Problem statement: Give the listing below again exactly, but without any of its pictures.

Given material:
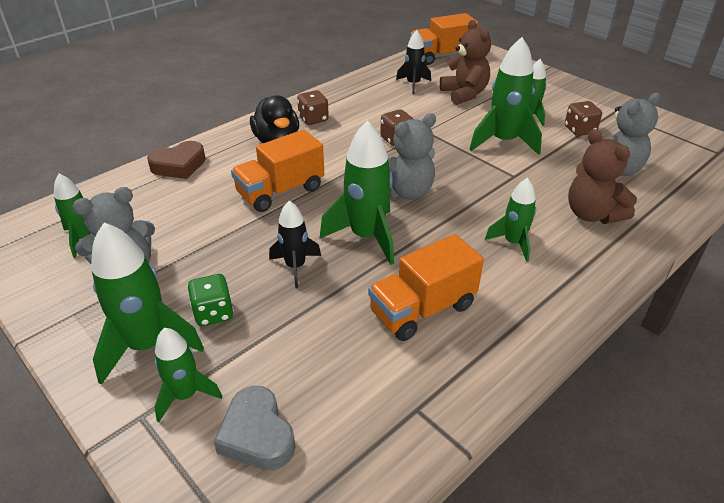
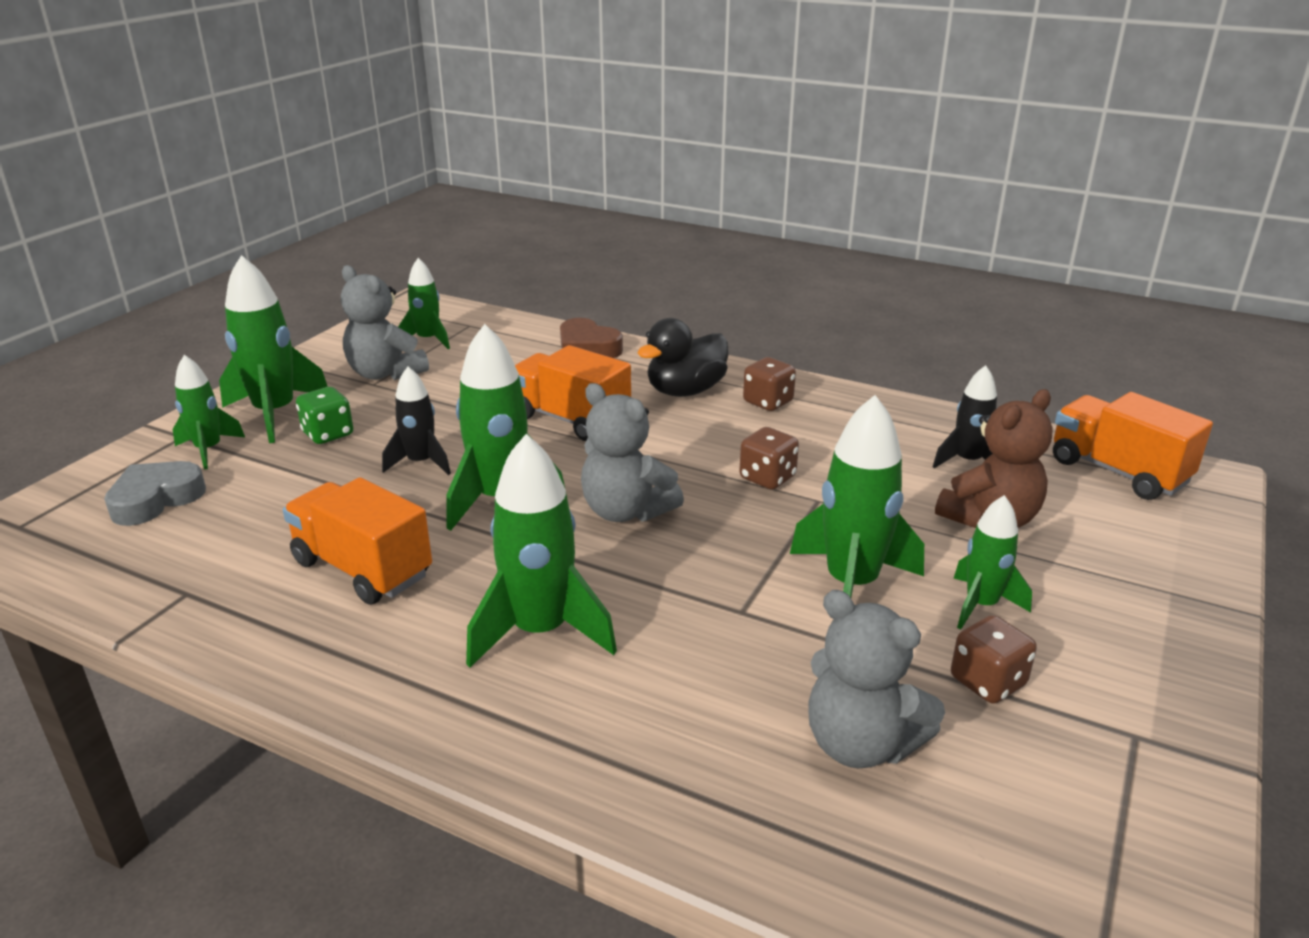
camera: 70 degrees right, 10 degrees down
(513, 243) = (540, 631): green rocket -> green rocket, size x1.67
(592, 214) = (671, 719): brown teddy bear -> none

Response to this exercise:
camera: 70 degrees right, 10 degrees down
(513, 243) = (540, 631): green rocket -> green rocket, size x1.67
(592, 214) = (671, 719): brown teddy bear -> none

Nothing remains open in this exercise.